## What is needed
All pictures must be left out as you transcribe the lines from the first line of the data to the line containing "turquoise spool [166,387,199,419]", both included.

'''

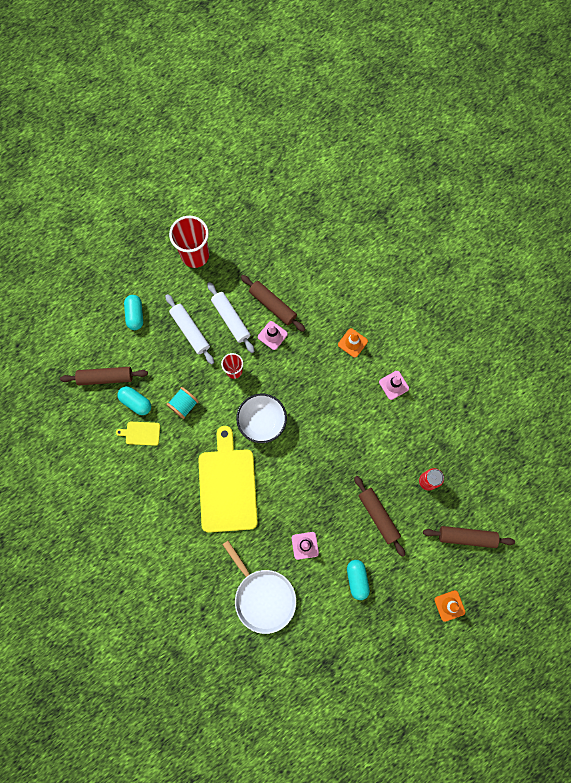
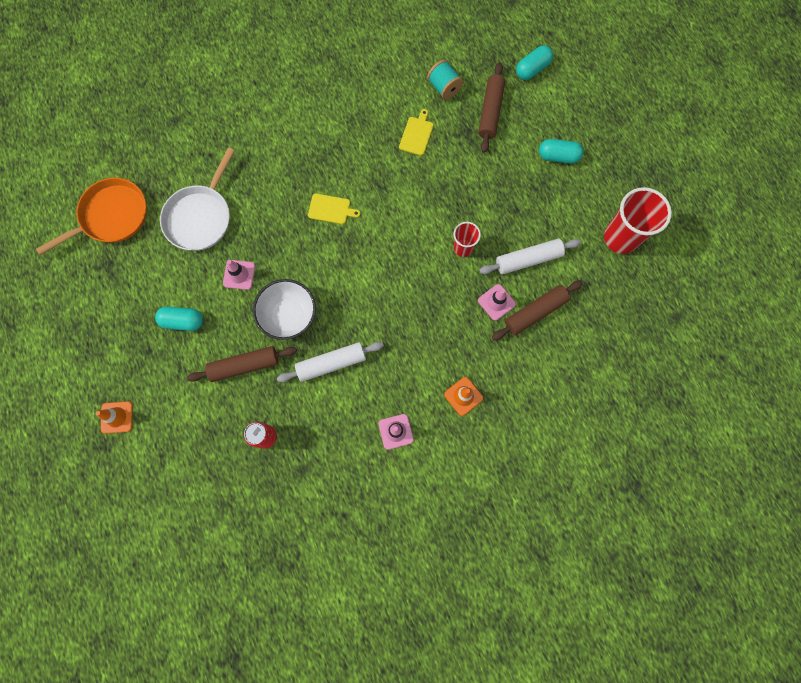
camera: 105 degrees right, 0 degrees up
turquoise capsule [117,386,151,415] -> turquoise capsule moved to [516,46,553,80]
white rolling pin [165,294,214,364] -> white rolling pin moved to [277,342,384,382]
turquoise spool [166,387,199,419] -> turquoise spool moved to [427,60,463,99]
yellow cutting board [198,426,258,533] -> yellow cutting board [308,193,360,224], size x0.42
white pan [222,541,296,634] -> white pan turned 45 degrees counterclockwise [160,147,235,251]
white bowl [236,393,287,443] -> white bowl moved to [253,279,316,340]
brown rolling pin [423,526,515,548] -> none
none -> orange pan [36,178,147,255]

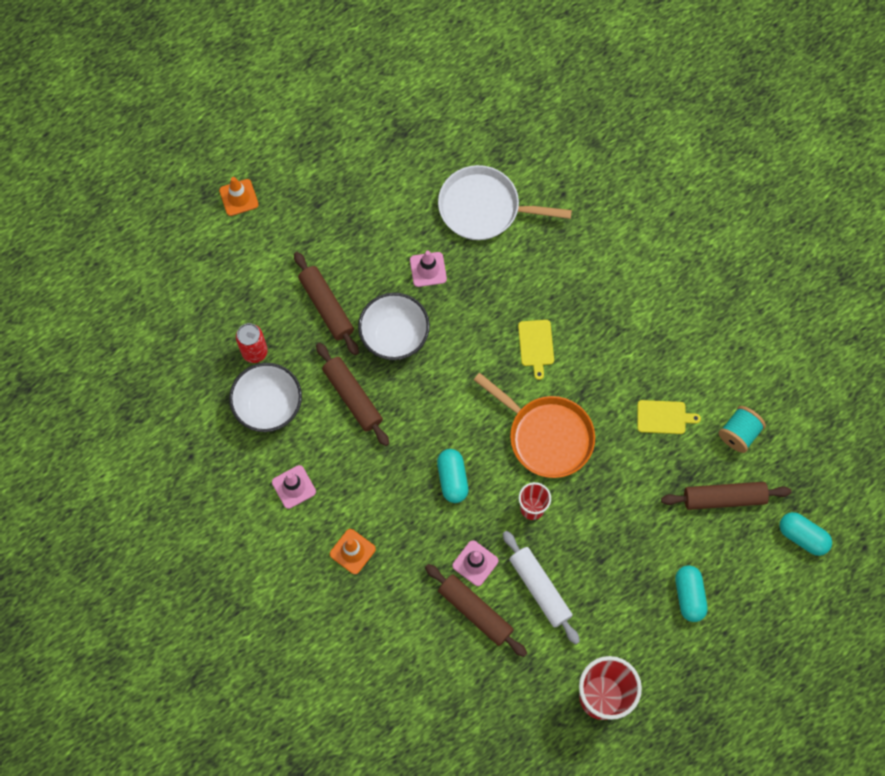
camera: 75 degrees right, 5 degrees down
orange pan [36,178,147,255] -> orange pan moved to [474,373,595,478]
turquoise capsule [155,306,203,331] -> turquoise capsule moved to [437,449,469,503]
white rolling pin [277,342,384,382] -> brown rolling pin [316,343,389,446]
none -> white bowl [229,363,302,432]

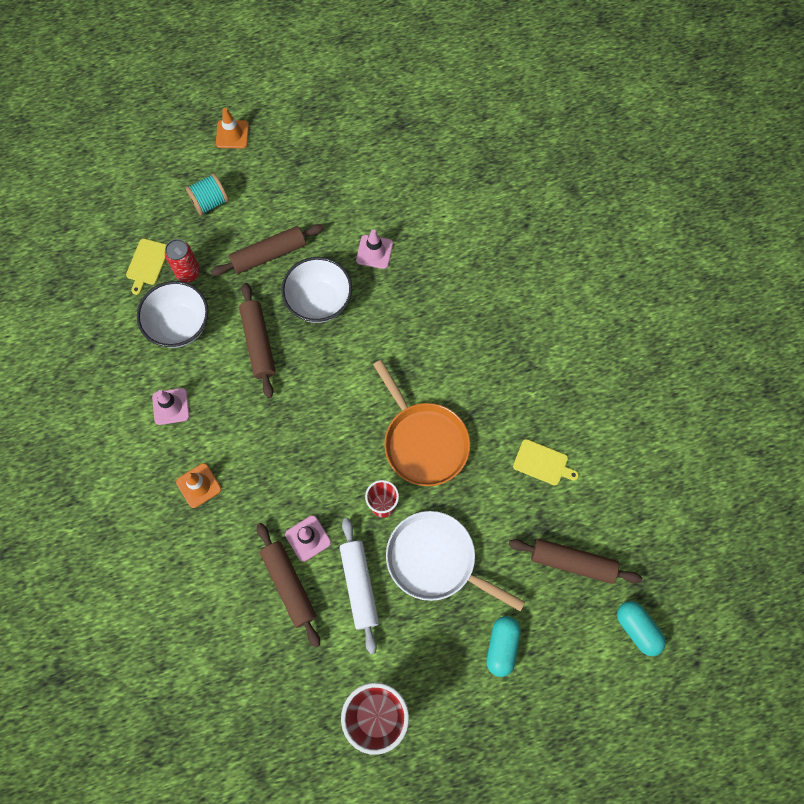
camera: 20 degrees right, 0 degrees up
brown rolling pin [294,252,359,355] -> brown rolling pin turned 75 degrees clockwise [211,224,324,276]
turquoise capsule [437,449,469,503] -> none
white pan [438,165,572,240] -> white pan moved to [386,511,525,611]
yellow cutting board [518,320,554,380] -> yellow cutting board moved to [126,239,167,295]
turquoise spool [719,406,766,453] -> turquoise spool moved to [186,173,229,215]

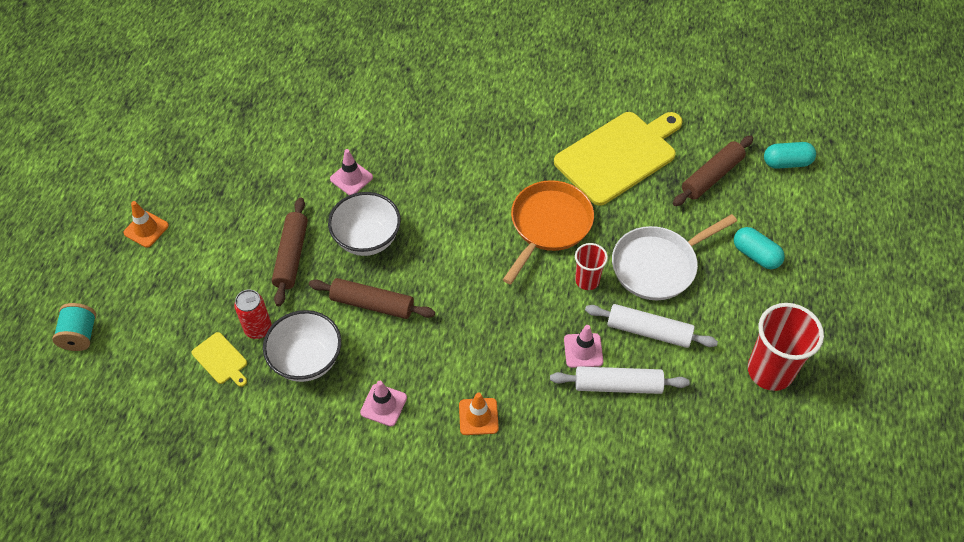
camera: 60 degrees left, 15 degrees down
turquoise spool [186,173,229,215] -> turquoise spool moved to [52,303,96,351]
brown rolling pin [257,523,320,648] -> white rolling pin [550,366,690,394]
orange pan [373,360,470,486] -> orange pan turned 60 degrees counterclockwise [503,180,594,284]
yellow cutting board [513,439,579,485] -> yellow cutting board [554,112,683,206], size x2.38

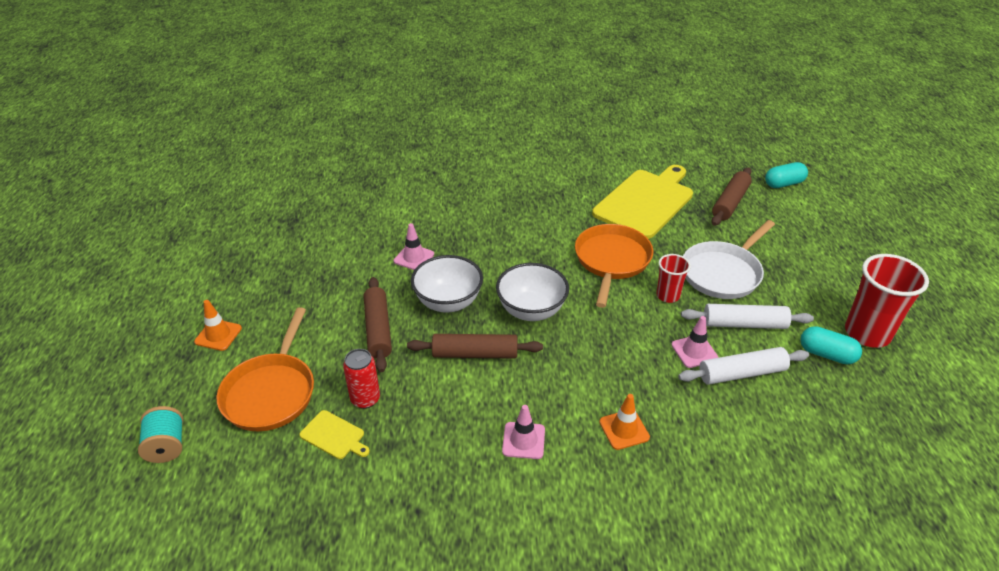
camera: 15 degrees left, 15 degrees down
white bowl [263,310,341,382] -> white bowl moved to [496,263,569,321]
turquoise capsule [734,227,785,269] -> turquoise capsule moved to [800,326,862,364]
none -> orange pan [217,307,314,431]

'''

## Problem solution
camera: 105 degrees right, 0 degrees up
turquoise capsule [117,386,151,415] -> turquoise capsule moved to [516,46,553,80]
white rolling pin [165,294,214,364] -> white rolling pin moved to [277,342,384,382]
turquoise spool [166,387,199,419] -> turquoise spool moved to [427,60,463,99]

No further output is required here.